- [Required work] Select each line in the listing below that contains the word "arrow", and copy those lines out.

[Collected data entries]
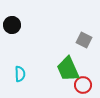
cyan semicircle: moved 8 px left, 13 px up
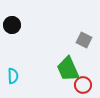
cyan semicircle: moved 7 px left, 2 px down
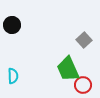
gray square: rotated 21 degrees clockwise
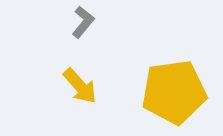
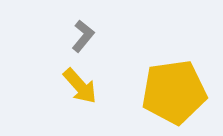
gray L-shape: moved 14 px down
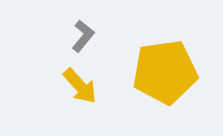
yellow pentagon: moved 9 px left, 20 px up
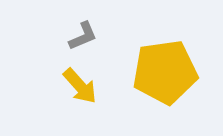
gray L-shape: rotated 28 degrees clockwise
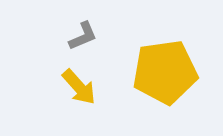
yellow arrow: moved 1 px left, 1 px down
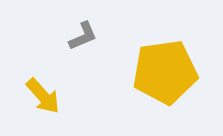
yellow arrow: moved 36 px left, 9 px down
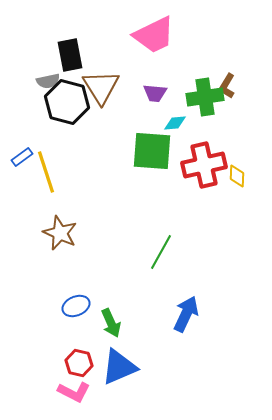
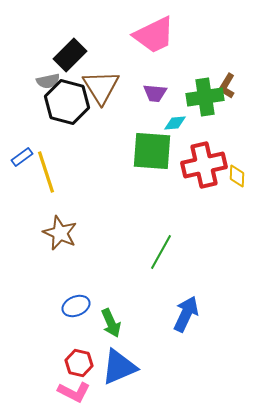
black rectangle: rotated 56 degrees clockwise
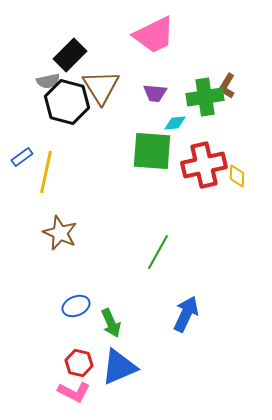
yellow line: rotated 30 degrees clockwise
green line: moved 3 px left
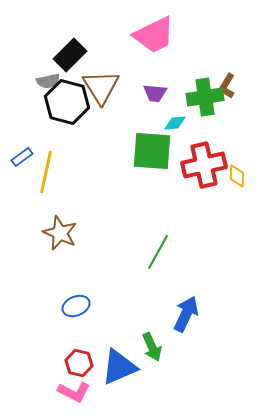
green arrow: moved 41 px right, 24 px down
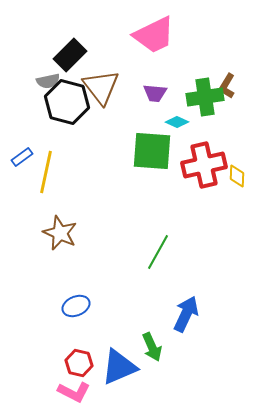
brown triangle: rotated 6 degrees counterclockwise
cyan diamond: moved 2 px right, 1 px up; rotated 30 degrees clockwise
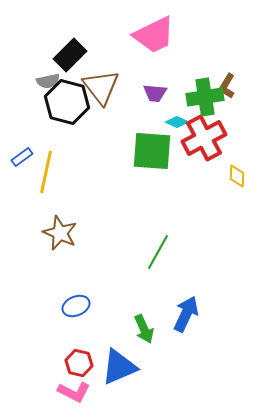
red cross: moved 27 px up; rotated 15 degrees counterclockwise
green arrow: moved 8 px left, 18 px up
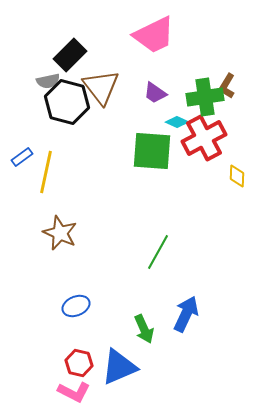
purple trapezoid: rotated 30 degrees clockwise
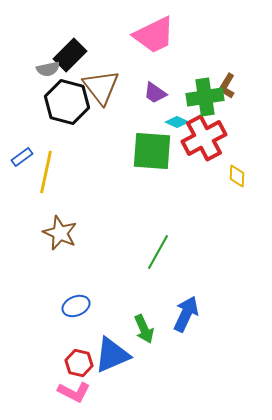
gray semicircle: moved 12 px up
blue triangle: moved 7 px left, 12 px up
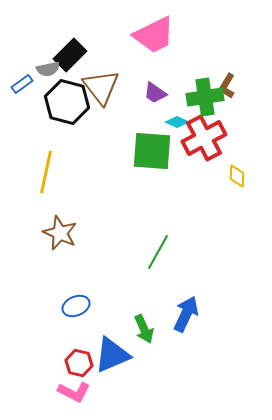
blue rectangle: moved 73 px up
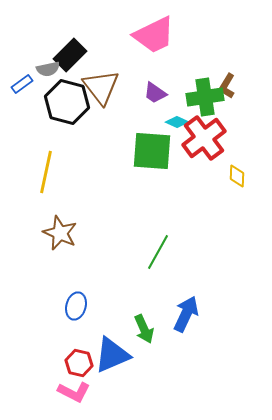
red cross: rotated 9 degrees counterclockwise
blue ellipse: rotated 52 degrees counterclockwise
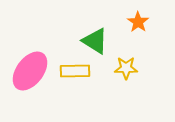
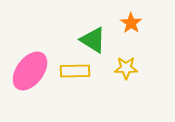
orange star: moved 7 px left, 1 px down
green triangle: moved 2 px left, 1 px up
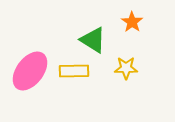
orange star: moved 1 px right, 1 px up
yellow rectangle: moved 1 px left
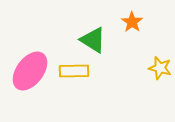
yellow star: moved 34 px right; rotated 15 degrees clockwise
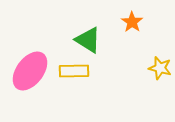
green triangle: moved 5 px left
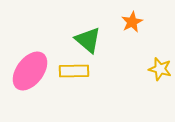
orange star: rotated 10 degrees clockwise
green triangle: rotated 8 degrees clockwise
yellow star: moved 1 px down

- [Written answer]
yellow arrow: moved 1 px left, 1 px down
yellow arrow: moved 36 px left, 9 px down
green arrow: moved 41 px right, 24 px down
green arrow: moved 8 px left, 18 px up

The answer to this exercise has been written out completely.